Reproduce the records precisely. Every line should be included.

Object correspondence data:
========
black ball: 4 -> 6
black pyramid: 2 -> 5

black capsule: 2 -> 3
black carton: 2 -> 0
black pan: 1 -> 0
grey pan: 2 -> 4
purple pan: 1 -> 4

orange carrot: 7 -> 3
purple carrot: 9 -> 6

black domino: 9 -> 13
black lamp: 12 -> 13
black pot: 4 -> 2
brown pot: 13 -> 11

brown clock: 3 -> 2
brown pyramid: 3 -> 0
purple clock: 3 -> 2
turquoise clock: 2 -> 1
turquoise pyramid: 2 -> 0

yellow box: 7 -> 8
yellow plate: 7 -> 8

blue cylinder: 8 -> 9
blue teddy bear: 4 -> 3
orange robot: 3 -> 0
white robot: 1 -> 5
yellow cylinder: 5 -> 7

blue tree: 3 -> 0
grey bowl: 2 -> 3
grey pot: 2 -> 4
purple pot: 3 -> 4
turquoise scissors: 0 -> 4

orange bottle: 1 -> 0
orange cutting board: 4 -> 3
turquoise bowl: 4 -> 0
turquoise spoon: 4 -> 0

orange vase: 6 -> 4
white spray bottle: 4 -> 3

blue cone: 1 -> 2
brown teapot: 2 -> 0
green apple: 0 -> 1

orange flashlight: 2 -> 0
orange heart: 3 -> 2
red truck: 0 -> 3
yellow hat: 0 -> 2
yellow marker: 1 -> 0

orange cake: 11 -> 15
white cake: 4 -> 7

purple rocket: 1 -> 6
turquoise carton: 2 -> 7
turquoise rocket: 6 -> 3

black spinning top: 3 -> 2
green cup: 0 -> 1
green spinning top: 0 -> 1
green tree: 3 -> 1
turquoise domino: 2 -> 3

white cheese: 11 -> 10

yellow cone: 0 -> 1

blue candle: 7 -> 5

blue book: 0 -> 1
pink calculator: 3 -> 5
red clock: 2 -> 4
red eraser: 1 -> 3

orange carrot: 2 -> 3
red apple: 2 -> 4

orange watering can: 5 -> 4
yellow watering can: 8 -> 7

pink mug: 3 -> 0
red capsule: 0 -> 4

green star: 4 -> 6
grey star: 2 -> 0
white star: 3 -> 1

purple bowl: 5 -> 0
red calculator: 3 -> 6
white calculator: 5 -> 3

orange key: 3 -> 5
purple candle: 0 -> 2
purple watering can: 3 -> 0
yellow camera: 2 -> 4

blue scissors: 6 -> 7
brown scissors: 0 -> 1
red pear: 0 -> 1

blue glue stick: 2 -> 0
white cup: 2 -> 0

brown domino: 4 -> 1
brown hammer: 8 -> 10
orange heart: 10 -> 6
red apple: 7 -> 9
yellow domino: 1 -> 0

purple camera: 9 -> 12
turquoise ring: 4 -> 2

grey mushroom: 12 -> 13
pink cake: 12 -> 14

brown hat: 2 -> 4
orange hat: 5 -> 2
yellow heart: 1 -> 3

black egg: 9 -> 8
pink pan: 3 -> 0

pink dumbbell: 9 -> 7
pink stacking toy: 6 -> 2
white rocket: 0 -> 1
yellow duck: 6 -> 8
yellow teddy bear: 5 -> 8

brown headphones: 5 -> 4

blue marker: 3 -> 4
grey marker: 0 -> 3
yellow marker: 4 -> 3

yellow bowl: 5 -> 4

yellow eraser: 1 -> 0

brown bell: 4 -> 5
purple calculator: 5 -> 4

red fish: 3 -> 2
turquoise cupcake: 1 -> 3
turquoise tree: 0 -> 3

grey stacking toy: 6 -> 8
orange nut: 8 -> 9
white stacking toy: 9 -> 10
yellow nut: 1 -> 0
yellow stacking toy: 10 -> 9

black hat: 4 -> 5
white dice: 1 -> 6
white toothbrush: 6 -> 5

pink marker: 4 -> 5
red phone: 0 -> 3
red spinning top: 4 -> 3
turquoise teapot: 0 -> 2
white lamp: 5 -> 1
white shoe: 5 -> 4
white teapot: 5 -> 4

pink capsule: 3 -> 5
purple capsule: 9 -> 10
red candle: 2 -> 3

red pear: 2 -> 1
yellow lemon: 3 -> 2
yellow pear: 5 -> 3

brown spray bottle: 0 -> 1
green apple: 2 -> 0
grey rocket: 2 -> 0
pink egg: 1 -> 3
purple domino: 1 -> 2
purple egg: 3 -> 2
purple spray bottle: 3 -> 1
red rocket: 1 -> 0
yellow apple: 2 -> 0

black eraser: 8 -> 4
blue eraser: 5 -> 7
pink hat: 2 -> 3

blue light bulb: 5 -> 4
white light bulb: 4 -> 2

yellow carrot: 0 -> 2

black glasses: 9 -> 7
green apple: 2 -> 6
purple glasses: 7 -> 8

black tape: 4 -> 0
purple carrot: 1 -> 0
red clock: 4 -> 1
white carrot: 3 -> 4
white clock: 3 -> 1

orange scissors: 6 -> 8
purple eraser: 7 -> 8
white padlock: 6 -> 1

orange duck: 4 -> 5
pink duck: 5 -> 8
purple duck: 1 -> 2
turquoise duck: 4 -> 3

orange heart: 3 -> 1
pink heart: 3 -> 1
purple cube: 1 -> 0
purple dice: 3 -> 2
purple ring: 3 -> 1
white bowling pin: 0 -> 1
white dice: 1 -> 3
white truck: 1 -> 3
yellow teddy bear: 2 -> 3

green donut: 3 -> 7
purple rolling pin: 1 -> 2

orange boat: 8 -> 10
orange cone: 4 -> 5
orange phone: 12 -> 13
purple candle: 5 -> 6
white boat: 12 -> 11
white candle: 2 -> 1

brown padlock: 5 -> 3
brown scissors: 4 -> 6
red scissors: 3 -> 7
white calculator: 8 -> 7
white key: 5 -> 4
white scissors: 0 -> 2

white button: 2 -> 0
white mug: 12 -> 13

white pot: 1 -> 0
========
Exercise result:
black ball: 4 -> 6
black pyramid: 2 -> 5

black capsule: 2 -> 3
black carton: 2 -> 0
black pan: 1 -> 0
grey pan: 2 -> 4
purple pan: 1 -> 4

orange carrot: 7 -> 3
purple carrot: 9 -> 6

black domino: 9 -> 13
black lamp: 12 -> 13
black pot: 4 -> 2
brown pot: 13 -> 11

brown clock: 3 -> 2
brown pyramid: 3 -> 0
purple clock: 3 -> 2
turquoise clock: 2 -> 1
turquoise pyramid: 2 -> 0

yellow box: 7 -> 8
yellow plate: 7 -> 8

blue cylinder: 8 -> 9
blue teddy bear: 4 -> 3
orange robot: 3 -> 0
white robot: 1 -> 5
yellow cylinder: 5 -> 7

blue tree: 3 -> 0
grey bowl: 2 -> 3
grey pot: 2 -> 4
purple pot: 3 -> 4
turquoise scissors: 0 -> 4

orange bottle: 1 -> 0
orange cutting board: 4 -> 3
turquoise bowl: 4 -> 0
turquoise spoon: 4 -> 0

orange vase: 6 -> 4
white spray bottle: 4 -> 3

blue cone: 1 -> 2
brown teapot: 2 -> 0
green apple: 0 -> 1

orange flashlight: 2 -> 0
orange heart: 3 -> 2
red truck: 0 -> 3
yellow hat: 0 -> 2
yellow marker: 1 -> 0

orange cake: 11 -> 15
white cake: 4 -> 7

purple rocket: 1 -> 6
turquoise carton: 2 -> 7
turquoise rocket: 6 -> 3

black spinning top: 3 -> 2
green cup: 0 -> 1
green spinning top: 0 -> 1
green tree: 3 -> 1
turquoise domino: 2 -> 3

white cheese: 11 -> 10

yellow cone: 0 -> 1

blue candle: 7 -> 5

blue book: 0 -> 1
pink calculator: 3 -> 5
red clock: 2 -> 4
red eraser: 1 -> 3

orange carrot: 2 -> 3
red apple: 2 -> 4

orange watering can: 5 -> 4
yellow watering can: 8 -> 7

pink mug: 3 -> 0
red capsule: 0 -> 4

green star: 4 -> 6
grey star: 2 -> 0
white star: 3 -> 1

purple bowl: 5 -> 0
red calculator: 3 -> 6
white calculator: 5 -> 3

orange key: 3 -> 5
purple candle: 0 -> 2
purple watering can: 3 -> 0
yellow camera: 2 -> 4

blue scissors: 6 -> 7
brown scissors: 0 -> 1
red pear: 0 -> 1

blue glue stick: 2 -> 0
white cup: 2 -> 0

brown domino: 4 -> 1
brown hammer: 8 -> 10
orange heart: 10 -> 6
red apple: 7 -> 9
yellow domino: 1 -> 0

purple camera: 9 -> 12
turquoise ring: 4 -> 2

grey mushroom: 12 -> 13
pink cake: 12 -> 14

brown hat: 2 -> 4
orange hat: 5 -> 2
yellow heart: 1 -> 3

black egg: 9 -> 8
pink pan: 3 -> 0

pink dumbbell: 9 -> 7
pink stacking toy: 6 -> 2
white rocket: 0 -> 1
yellow duck: 6 -> 8
yellow teddy bear: 5 -> 8

brown headphones: 5 -> 4

blue marker: 3 -> 4
grey marker: 0 -> 3
yellow marker: 4 -> 3

yellow bowl: 5 -> 4

yellow eraser: 1 -> 0

brown bell: 4 -> 5
purple calculator: 5 -> 4

red fish: 3 -> 2
turquoise cupcake: 1 -> 3
turquoise tree: 0 -> 3

grey stacking toy: 6 -> 8
orange nut: 8 -> 9
white stacking toy: 9 -> 10
yellow nut: 1 -> 0
yellow stacking toy: 10 -> 9

black hat: 4 -> 5
white dice: 1 -> 6
white toothbrush: 6 -> 5

pink marker: 4 -> 5
red phone: 0 -> 3
red spinning top: 4 -> 3
turquoise teapot: 0 -> 2
white lamp: 5 -> 1
white shoe: 5 -> 4
white teapot: 5 -> 4

pink capsule: 3 -> 5
purple capsule: 9 -> 10
red candle: 2 -> 3

red pear: 2 -> 1
yellow lemon: 3 -> 2
yellow pear: 5 -> 3

brown spray bottle: 0 -> 1
green apple: 2 -> 0
grey rocket: 2 -> 0
pink egg: 1 -> 3
purple domino: 1 -> 2
purple egg: 3 -> 2
purple spray bottle: 3 -> 1
red rocket: 1 -> 0
yellow apple: 2 -> 0

black eraser: 8 -> 4
blue eraser: 5 -> 7
pink hat: 2 -> 3

blue light bulb: 5 -> 4
white light bulb: 4 -> 2

yellow carrot: 0 -> 2

black glasses: 9 -> 7
green apple: 2 -> 6
purple glasses: 7 -> 8

black tape: 4 -> 0
purple carrot: 1 -> 0
red clock: 4 -> 1
white carrot: 3 -> 4
white clock: 3 -> 1

orange scissors: 6 -> 8
purple eraser: 7 -> 8
white padlock: 6 -> 1

orange duck: 4 -> 5
pink duck: 5 -> 8
purple duck: 1 -> 2
turquoise duck: 4 -> 3

orange heart: 3 -> 1
pink heart: 3 -> 1
purple cube: 1 -> 0
purple dice: 3 -> 2
purple ring: 3 -> 1
white bowling pin: 0 -> 1
white dice: 1 -> 3
white truck: 1 -> 3
yellow teddy bear: 2 -> 3

green donut: 3 -> 7
purple rolling pin: 1 -> 2

orange boat: 8 -> 10
orange cone: 4 -> 5
orange phone: 12 -> 13
purple candle: 5 -> 6
white boat: 12 -> 11
white candle: 2 -> 1

brown padlock: 5 -> 3
brown scissors: 4 -> 6
red scissors: 3 -> 7
white calculator: 8 -> 7
white key: 5 -> 4
white scissors: 0 -> 2

white button: 2 -> 0
white mug: 12 -> 13

white pot: 1 -> 0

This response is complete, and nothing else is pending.